====== Data supplied

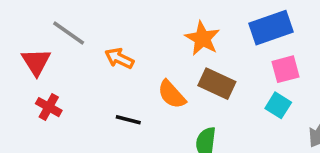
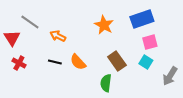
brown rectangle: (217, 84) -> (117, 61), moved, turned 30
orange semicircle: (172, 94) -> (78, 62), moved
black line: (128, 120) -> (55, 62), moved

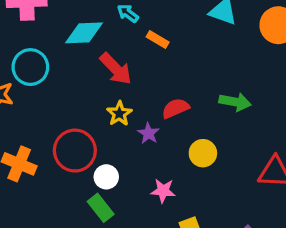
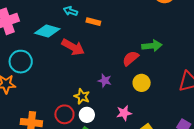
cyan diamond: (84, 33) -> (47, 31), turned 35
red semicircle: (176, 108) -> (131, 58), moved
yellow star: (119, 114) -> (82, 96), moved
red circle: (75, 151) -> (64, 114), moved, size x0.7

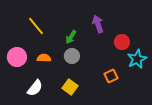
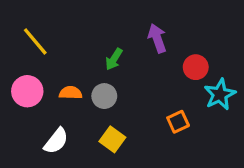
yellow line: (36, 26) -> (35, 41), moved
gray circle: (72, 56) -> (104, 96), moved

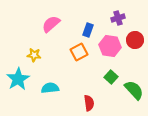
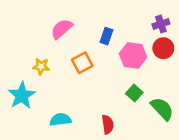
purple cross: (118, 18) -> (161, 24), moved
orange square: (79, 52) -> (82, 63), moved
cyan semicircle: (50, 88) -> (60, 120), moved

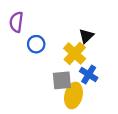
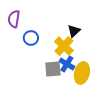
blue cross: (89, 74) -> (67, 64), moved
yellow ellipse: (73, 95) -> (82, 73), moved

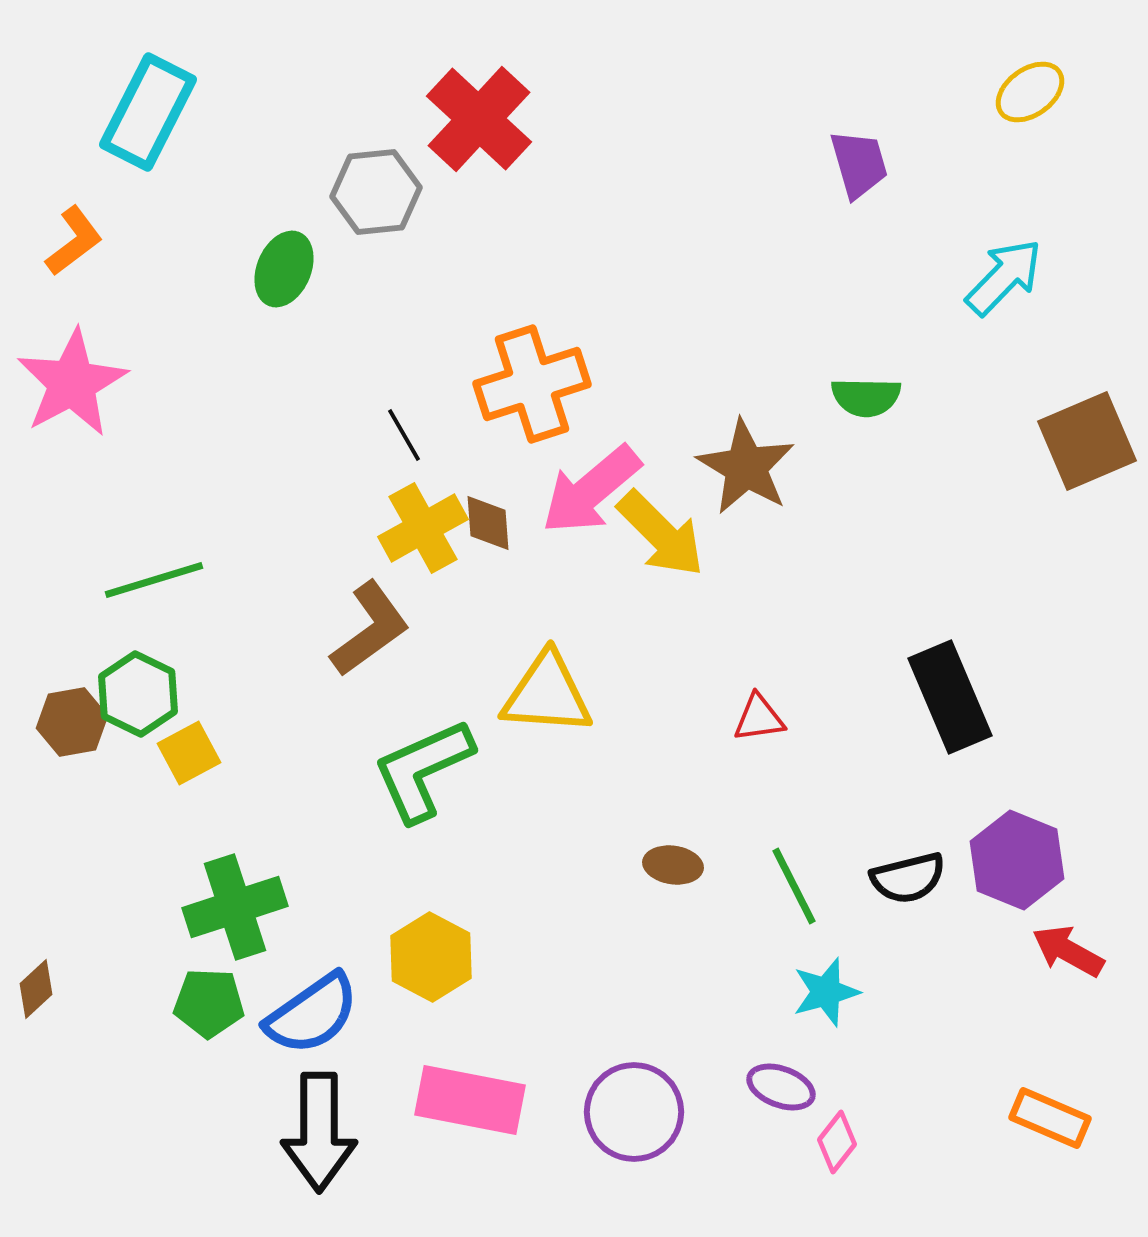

============
====== Data supplied

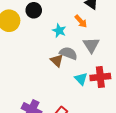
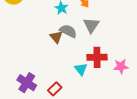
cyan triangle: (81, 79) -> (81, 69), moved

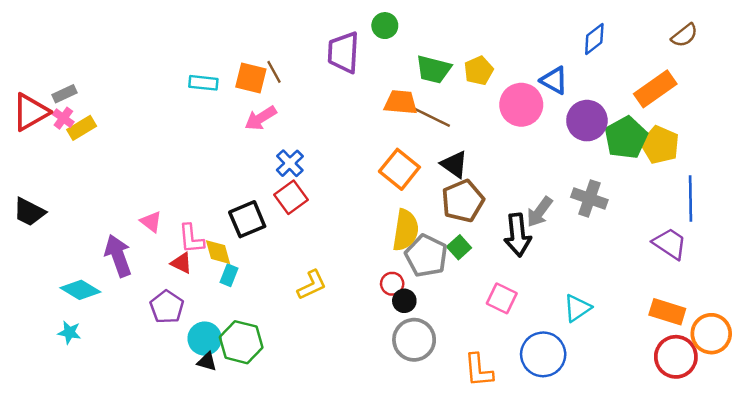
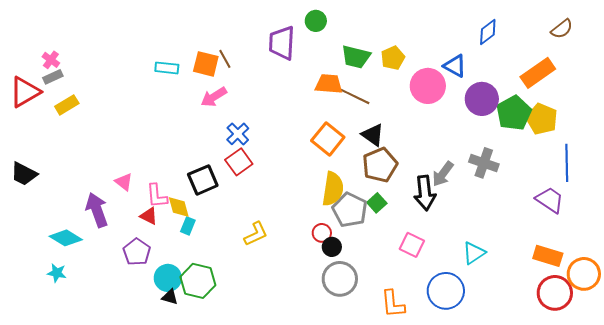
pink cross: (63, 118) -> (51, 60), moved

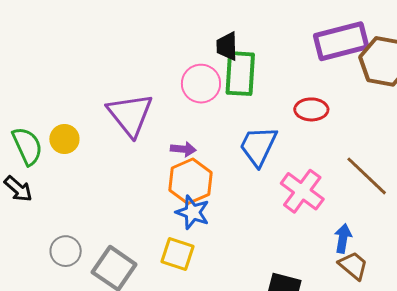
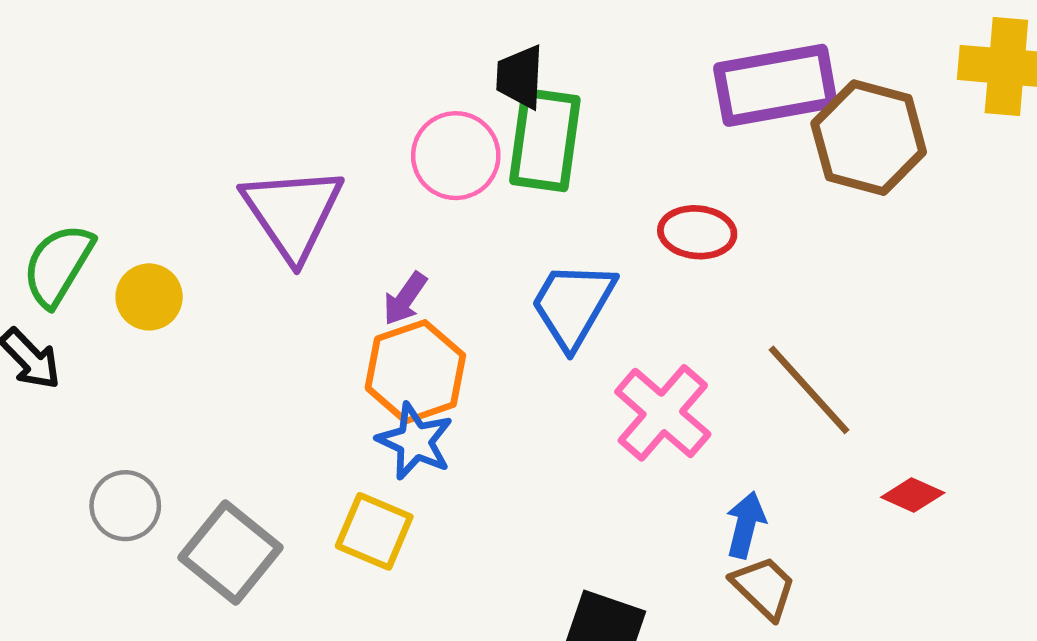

============

* Your instructions *
In the data above, take the line with "yellow line: (36, 26) -> (35, 41), moved", the line with "yellow ellipse: (73, 95) -> (82, 73), moved", and every line between, and set them down exactly without pictures.

* Solution below *
yellow line: (36, 26) -> (35, 41), moved
gray circle: (72, 56) -> (104, 96), moved

purple cross: (118, 18) -> (161, 24), moved
orange square: (79, 52) -> (82, 63), moved
cyan semicircle: (50, 88) -> (60, 120), moved

blue cross: (89, 74) -> (67, 64), moved
yellow ellipse: (73, 95) -> (82, 73), moved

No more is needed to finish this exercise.